### DATA FOR THE TASK

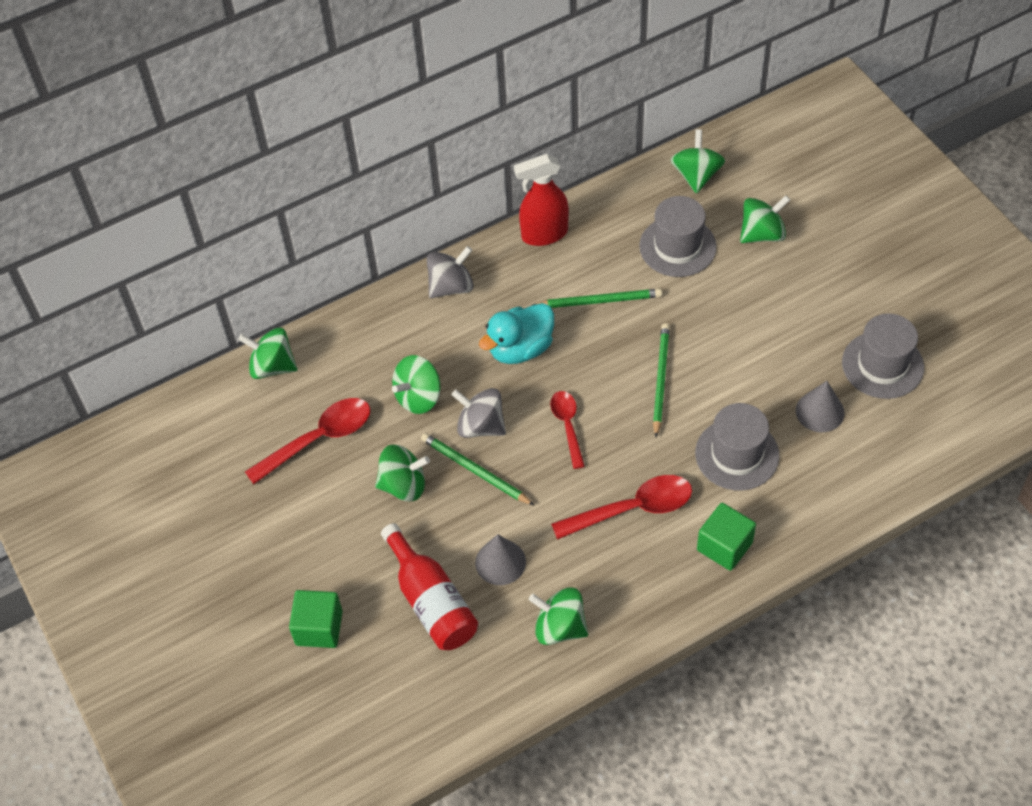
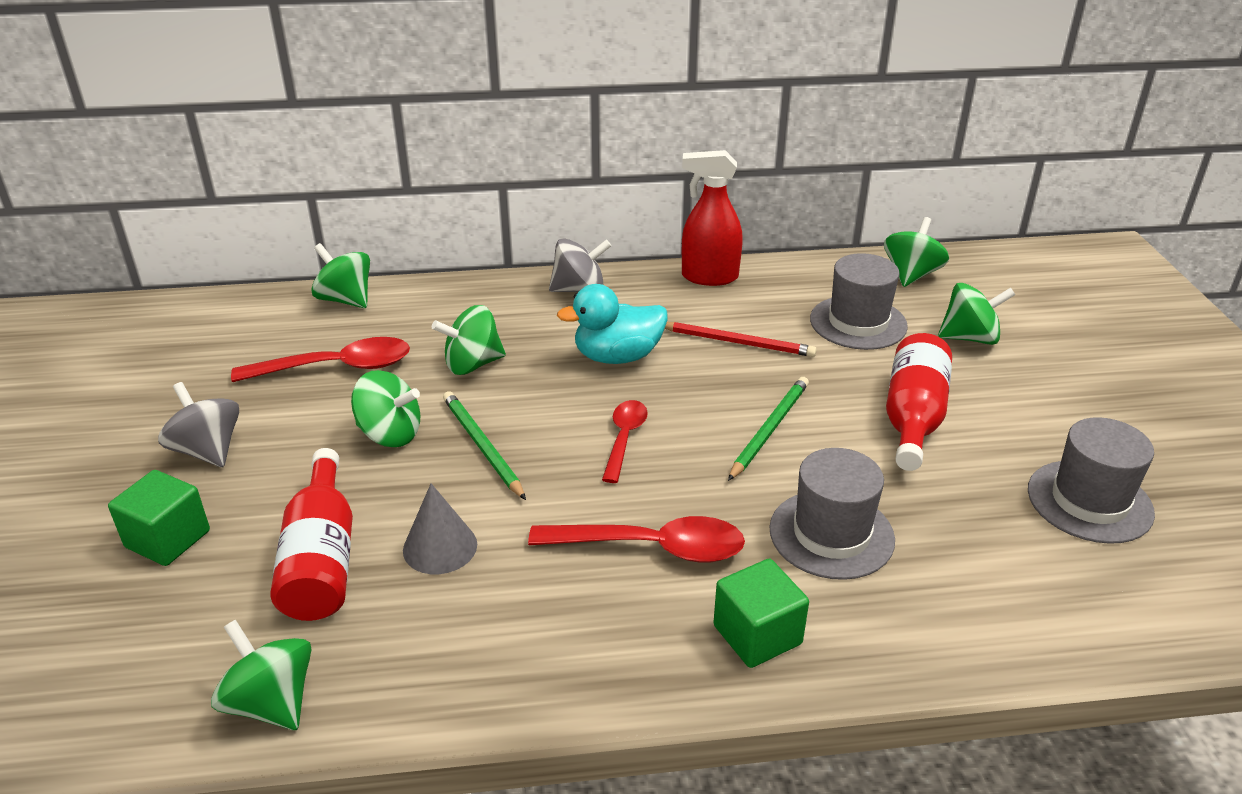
camera: 20 degrees right, 20 degrees down
(481, 426) = (521, 408): grey spinning top -> grey spinning top (207, 451)
(559, 627) = (460, 650): green spinning top -> green spinning top (271, 703)
(599, 301) = (737, 342): green pencil -> red pencil
(750, 331) = (913, 417): none -> red bottle
(820, 411) = (975, 524): grey cone -> none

### ACTIVITY
I would like the data copied exactly as it stands, with no pictures included.

### TASK RESULT
camera: 20 degrees right, 20 degrees down
(481, 426) = (521, 408): grey spinning top -> grey spinning top (207, 451)
(559, 627) = (460, 650): green spinning top -> green spinning top (271, 703)
(599, 301) = (737, 342): green pencil -> red pencil
(750, 331) = (913, 417): none -> red bottle
(820, 411) = (975, 524): grey cone -> none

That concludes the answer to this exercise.